Word-for-word transcription: reproduce all of the data, but not the pictures.
━━ RECORDS ━━
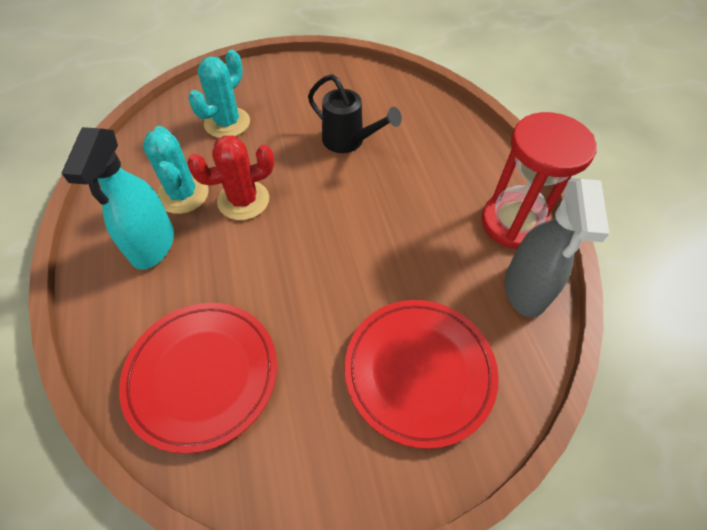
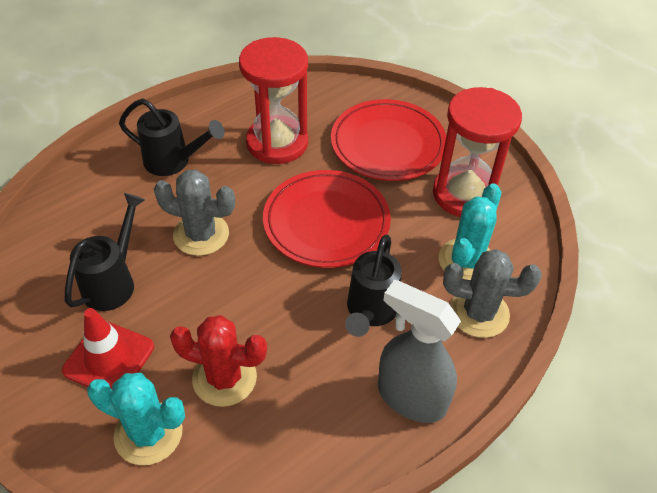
black watering can: 1 -> 3
grey cactus: 0 -> 2
red hourglass: 1 -> 2
red traffic cone: 0 -> 1
turquoise spray bottle: 1 -> 0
━━━
- **SOLUTION TO THIS TASK**:
black watering can: 1 -> 3
grey cactus: 0 -> 2
red hourglass: 1 -> 2
red traffic cone: 0 -> 1
turquoise spray bottle: 1 -> 0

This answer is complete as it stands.